Assignment:
Repeat exactly the lines below, from the line containing "R10: 10 (COM, OUT) -> 15k (COM, OUT)" through the last line, both included. Leave out any pictures.

Extracted information:

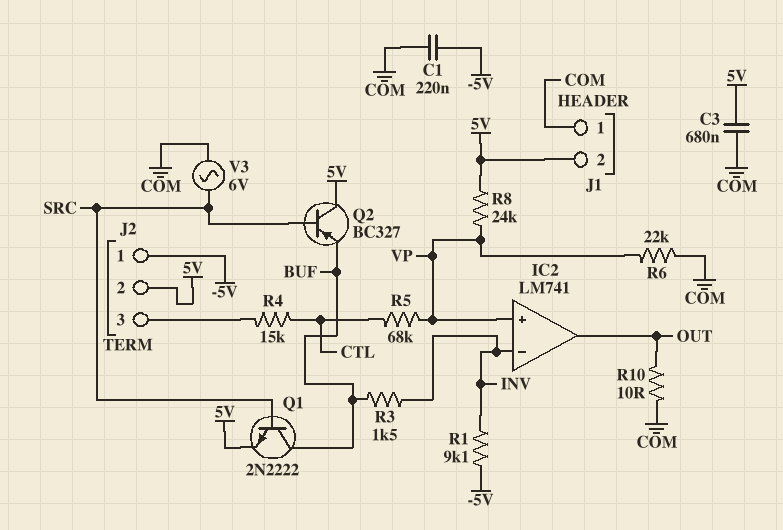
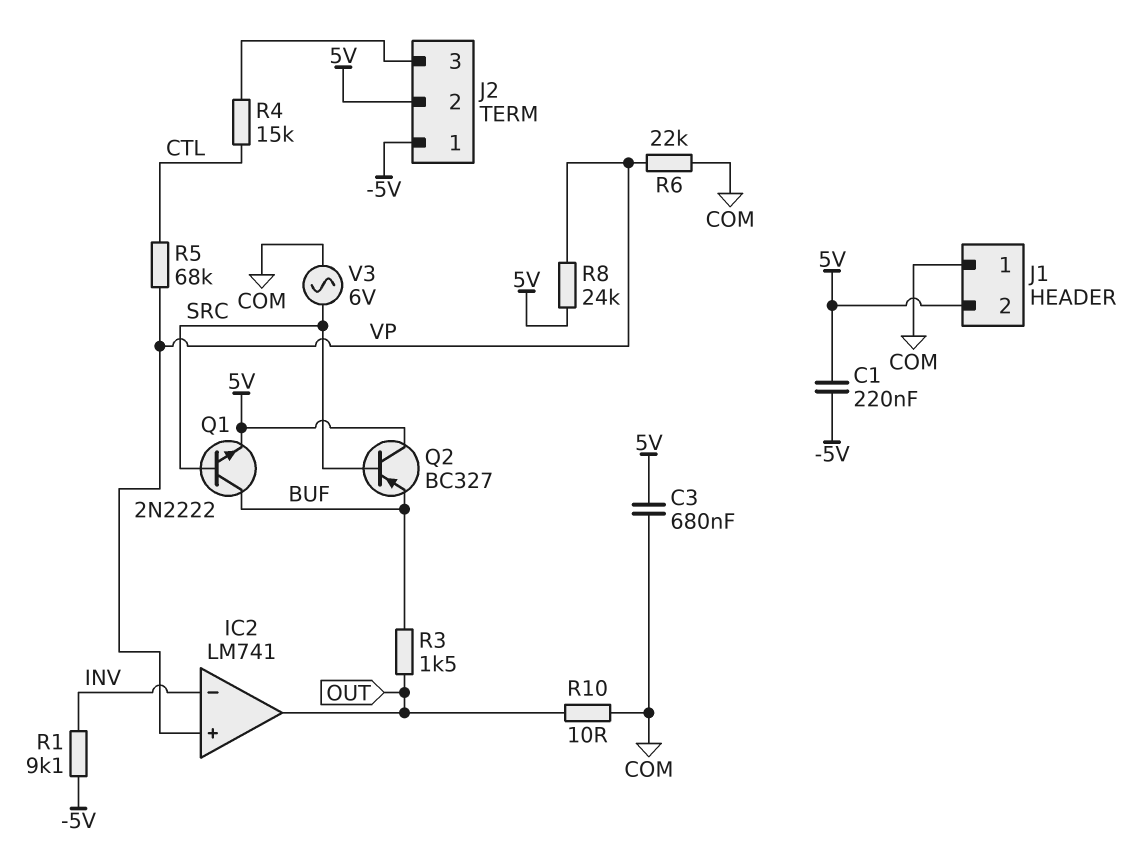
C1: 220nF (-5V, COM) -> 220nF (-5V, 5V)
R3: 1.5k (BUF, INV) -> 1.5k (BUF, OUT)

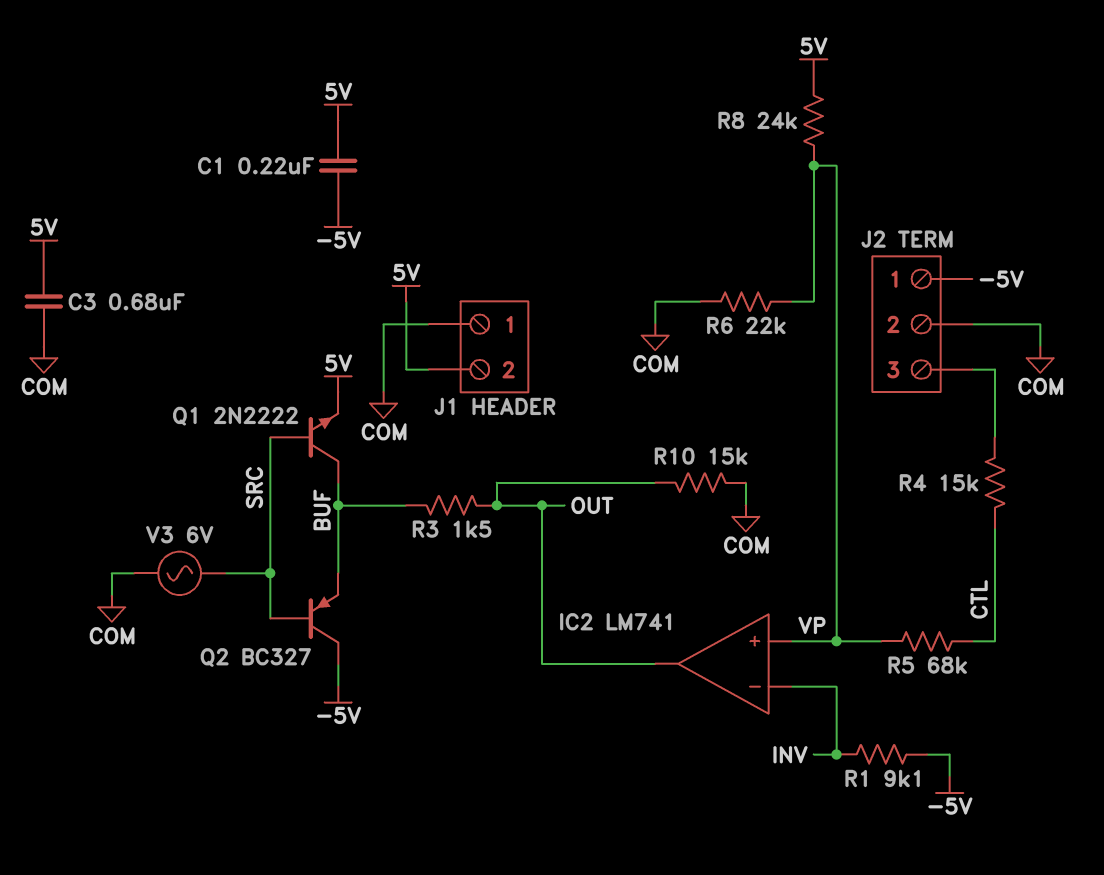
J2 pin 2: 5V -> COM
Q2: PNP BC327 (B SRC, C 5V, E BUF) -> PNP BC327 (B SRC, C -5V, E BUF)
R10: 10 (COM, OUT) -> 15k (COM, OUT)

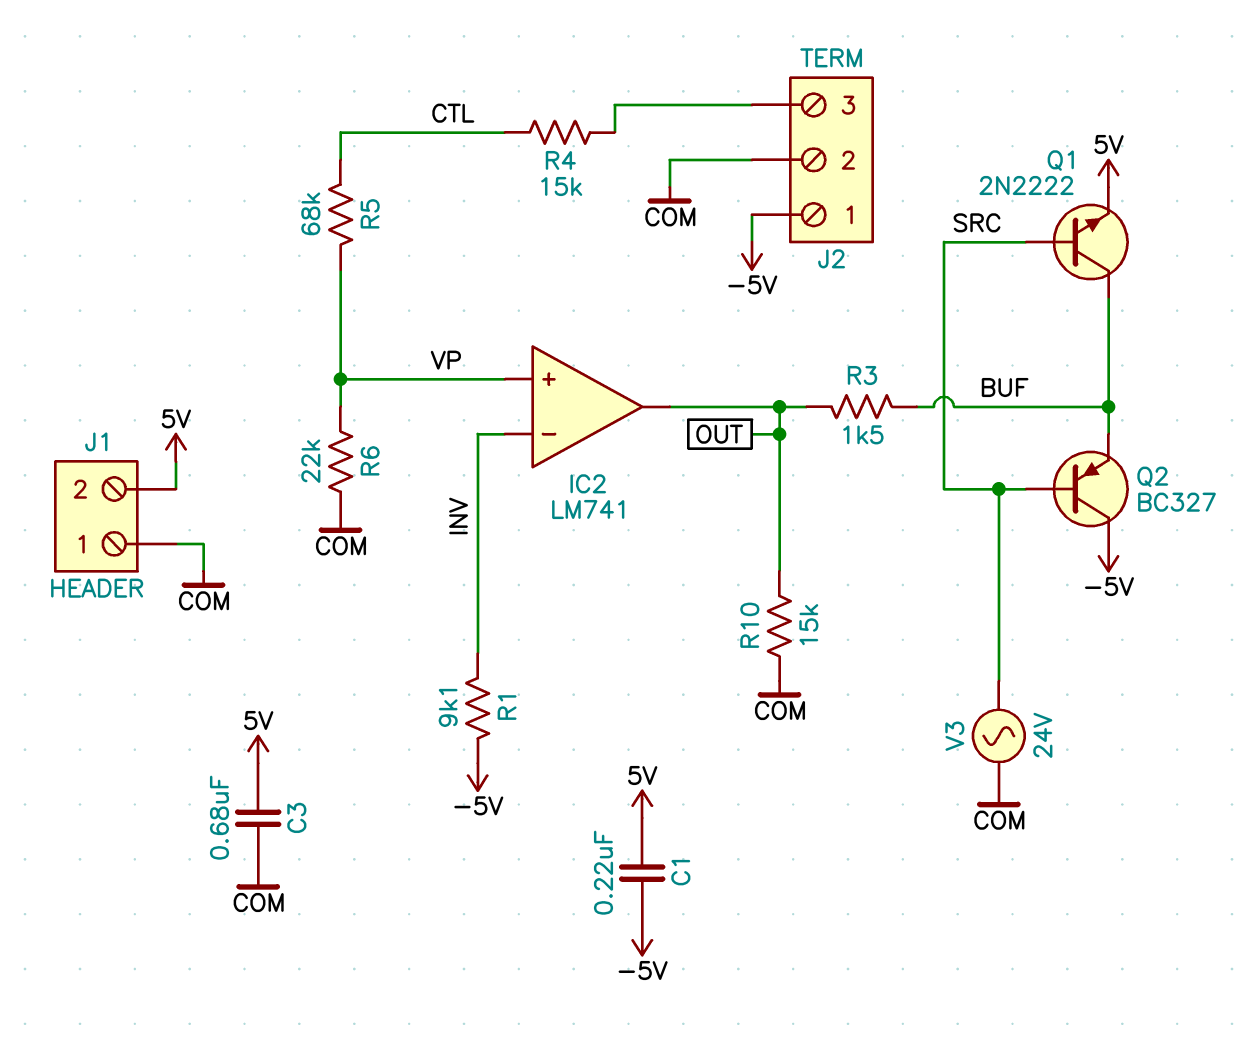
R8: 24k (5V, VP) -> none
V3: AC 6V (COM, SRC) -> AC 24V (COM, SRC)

Reply to the exercise:
R10: 10 (COM, OUT) -> 15k (COM, OUT)

R8: 24k (5V, VP) -> none
V3: AC 6V (COM, SRC) -> AC 24V (COM, SRC)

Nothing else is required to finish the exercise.